### REQUIRED ACTION
Reproduce the entries in full. Exclude all images from the copy.

### DATA FOR ANALYSIS
---------------

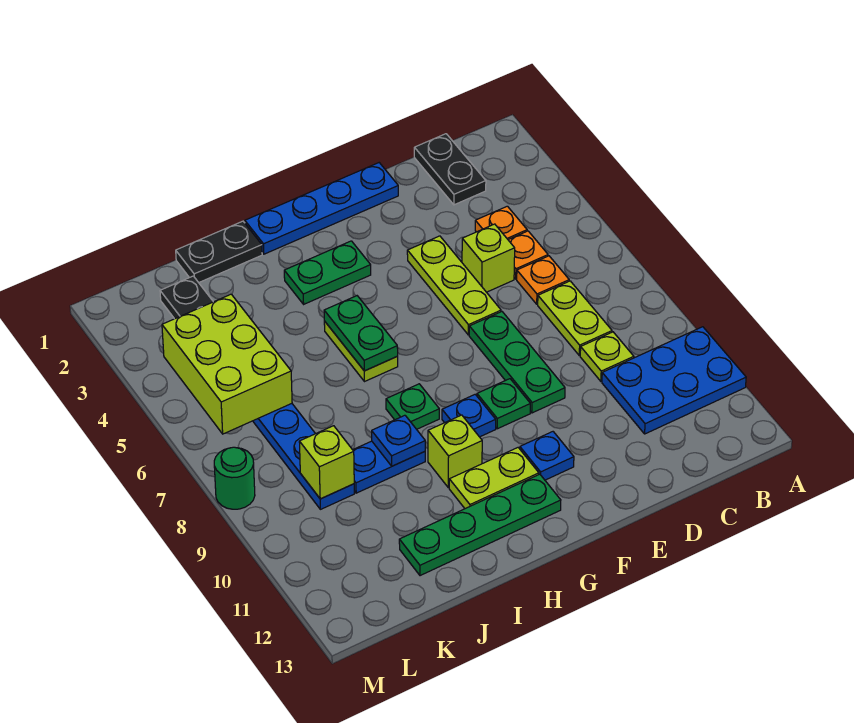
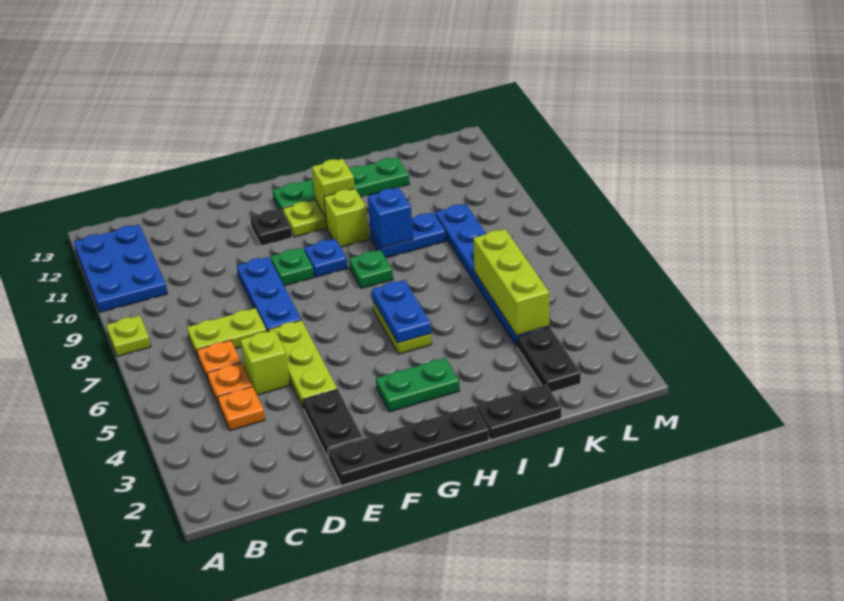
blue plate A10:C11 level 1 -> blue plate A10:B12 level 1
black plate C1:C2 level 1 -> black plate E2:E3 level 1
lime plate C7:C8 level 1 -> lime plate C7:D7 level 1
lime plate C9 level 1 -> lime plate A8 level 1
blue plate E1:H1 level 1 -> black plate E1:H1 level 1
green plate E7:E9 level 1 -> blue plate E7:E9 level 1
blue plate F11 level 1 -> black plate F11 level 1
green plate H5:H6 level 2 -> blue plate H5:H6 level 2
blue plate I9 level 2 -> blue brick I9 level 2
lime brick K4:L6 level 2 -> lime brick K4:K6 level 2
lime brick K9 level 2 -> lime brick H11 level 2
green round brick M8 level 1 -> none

---------------

### TASK SOLUTION
blue plate A10:C11 level 1 -> blue plate A10:B12 level 1
black plate C1:C2 level 1 -> black plate E2:E3 level 1
lime plate C7:C8 level 1 -> lime plate C7:D7 level 1
lime plate C9 level 1 -> lime plate A8 level 1
blue plate E1:H1 level 1 -> black plate E1:H1 level 1
green plate E7:E9 level 1 -> blue plate E7:E9 level 1
blue plate F11 level 1 -> black plate F11 level 1
green plate H5:H6 level 2 -> blue plate H5:H6 level 2
blue plate I9 level 2 -> blue brick I9 level 2
lime brick K4:L6 level 2 -> lime brick K4:K6 level 2
lime brick K9 level 2 -> lime brick H11 level 2
green round brick M8 level 1 -> none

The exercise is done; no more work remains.